> _What is being asked_
Set down all of the data exactly as it appears.

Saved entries
════════════════════

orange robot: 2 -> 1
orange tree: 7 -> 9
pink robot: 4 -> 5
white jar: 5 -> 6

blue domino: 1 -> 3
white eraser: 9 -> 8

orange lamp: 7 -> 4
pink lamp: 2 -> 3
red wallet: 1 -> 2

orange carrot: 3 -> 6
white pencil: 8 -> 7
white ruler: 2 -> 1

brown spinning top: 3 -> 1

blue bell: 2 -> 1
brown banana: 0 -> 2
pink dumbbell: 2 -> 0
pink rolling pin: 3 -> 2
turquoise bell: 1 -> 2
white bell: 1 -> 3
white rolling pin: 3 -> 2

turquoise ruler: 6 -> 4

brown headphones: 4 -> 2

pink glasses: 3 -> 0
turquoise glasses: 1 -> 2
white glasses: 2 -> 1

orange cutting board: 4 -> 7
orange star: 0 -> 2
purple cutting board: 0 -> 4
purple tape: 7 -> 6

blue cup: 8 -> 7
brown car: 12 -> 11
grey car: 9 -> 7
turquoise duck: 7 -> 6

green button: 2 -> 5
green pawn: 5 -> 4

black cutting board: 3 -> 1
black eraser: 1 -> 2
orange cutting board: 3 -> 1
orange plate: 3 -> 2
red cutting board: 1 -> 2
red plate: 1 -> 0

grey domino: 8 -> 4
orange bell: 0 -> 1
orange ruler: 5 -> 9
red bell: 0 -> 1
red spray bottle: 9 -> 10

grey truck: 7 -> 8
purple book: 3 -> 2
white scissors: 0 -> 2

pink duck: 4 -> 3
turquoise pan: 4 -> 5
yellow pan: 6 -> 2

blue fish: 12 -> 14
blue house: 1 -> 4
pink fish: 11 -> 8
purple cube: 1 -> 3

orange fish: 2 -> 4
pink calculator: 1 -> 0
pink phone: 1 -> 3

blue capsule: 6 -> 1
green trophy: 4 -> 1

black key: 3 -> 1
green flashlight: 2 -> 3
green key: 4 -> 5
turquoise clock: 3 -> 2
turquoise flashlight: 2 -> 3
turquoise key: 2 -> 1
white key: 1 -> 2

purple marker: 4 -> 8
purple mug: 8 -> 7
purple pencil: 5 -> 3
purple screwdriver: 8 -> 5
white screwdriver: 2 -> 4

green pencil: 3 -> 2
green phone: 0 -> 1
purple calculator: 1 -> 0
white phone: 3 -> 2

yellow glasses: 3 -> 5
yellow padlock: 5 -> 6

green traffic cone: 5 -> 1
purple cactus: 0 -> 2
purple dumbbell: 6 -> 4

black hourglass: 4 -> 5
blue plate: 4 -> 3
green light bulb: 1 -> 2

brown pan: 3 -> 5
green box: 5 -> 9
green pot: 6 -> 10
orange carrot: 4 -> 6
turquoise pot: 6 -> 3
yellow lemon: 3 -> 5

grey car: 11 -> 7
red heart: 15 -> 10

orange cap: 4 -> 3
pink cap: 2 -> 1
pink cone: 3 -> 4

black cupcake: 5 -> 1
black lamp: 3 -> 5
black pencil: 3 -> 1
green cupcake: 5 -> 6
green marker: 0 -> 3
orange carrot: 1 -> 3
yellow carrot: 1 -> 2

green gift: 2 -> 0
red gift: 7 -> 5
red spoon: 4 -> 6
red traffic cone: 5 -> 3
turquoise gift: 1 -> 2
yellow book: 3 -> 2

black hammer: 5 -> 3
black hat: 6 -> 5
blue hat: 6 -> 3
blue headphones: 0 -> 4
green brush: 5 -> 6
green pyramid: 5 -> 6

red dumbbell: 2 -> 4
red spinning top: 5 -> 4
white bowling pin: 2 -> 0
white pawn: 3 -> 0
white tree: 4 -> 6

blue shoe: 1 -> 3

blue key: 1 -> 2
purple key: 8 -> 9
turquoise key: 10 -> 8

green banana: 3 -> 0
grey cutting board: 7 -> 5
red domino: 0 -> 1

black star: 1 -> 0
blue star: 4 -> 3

════════════════════

> _Solution_
orange robot: 2 -> 1
orange tree: 7 -> 9
pink robot: 4 -> 5
white jar: 5 -> 6

blue domino: 1 -> 3
white eraser: 9 -> 8

orange lamp: 7 -> 4
pink lamp: 2 -> 3
red wallet: 1 -> 2

orange carrot: 3 -> 6
white pencil: 8 -> 7
white ruler: 2 -> 1

brown spinning top: 3 -> 1

blue bell: 2 -> 1
brown banana: 0 -> 2
pink dumbbell: 2 -> 0
pink rolling pin: 3 -> 2
turquoise bell: 1 -> 2
white bell: 1 -> 3
white rolling pin: 3 -> 2

turquoise ruler: 6 -> 4

brown headphones: 4 -> 2

pink glasses: 3 -> 0
turquoise glasses: 1 -> 2
white glasses: 2 -> 1

orange cutting board: 4 -> 7
orange star: 0 -> 2
purple cutting board: 0 -> 4
purple tape: 7 -> 6

blue cup: 8 -> 7
brown car: 12 -> 11
grey car: 9 -> 7
turquoise duck: 7 -> 6

green button: 2 -> 5
green pawn: 5 -> 4

black cutting board: 3 -> 1
black eraser: 1 -> 2
orange cutting board: 3 -> 1
orange plate: 3 -> 2
red cutting board: 1 -> 2
red plate: 1 -> 0

grey domino: 8 -> 4
orange bell: 0 -> 1
orange ruler: 5 -> 9
red bell: 0 -> 1
red spray bottle: 9 -> 10

grey truck: 7 -> 8
purple book: 3 -> 2
white scissors: 0 -> 2

pink duck: 4 -> 3
turquoise pan: 4 -> 5
yellow pan: 6 -> 2

blue fish: 12 -> 14
blue house: 1 -> 4
pink fish: 11 -> 8
purple cube: 1 -> 3

orange fish: 2 -> 4
pink calculator: 1 -> 0
pink phone: 1 -> 3

blue capsule: 6 -> 1
green trophy: 4 -> 1

black key: 3 -> 1
green flashlight: 2 -> 3
green key: 4 -> 5
turquoise clock: 3 -> 2
turquoise flashlight: 2 -> 3
turquoise key: 2 -> 1
white key: 1 -> 2

purple marker: 4 -> 8
purple mug: 8 -> 7
purple pencil: 5 -> 3
purple screwdriver: 8 -> 5
white screwdriver: 2 -> 4

green pencil: 3 -> 2
green phone: 0 -> 1
purple calculator: 1 -> 0
white phone: 3 -> 2

yellow glasses: 3 -> 5
yellow padlock: 5 -> 6

green traffic cone: 5 -> 1
purple cactus: 0 -> 2
purple dumbbell: 6 -> 4

black hourglass: 4 -> 5
blue plate: 4 -> 3
green light bulb: 1 -> 2

brown pan: 3 -> 5
green box: 5 -> 9
green pot: 6 -> 10
orange carrot: 4 -> 6
turquoise pot: 6 -> 3
yellow lemon: 3 -> 5

grey car: 11 -> 7
red heart: 15 -> 10

orange cap: 4 -> 3
pink cap: 2 -> 1
pink cone: 3 -> 4

black cupcake: 5 -> 1
black lamp: 3 -> 5
black pencil: 3 -> 1
green cupcake: 5 -> 6
green marker: 0 -> 3
orange carrot: 1 -> 3
yellow carrot: 1 -> 2

green gift: 2 -> 0
red gift: 7 -> 5
red spoon: 4 -> 6
red traffic cone: 5 -> 3
turquoise gift: 1 -> 2
yellow book: 3 -> 2

black hammer: 5 -> 3
black hat: 6 -> 5
blue hat: 6 -> 3
blue headphones: 0 -> 4
green brush: 5 -> 6
green pyramid: 5 -> 6

red dumbbell: 2 -> 4
red spinning top: 5 -> 4
white bowling pin: 2 -> 0
white pawn: 3 -> 0
white tree: 4 -> 6

blue shoe: 1 -> 3

blue key: 1 -> 2
purple key: 8 -> 9
turquoise key: 10 -> 8

green banana: 3 -> 0
grey cutting board: 7 -> 5
red domino: 0 -> 1

black star: 1 -> 0
blue star: 4 -> 3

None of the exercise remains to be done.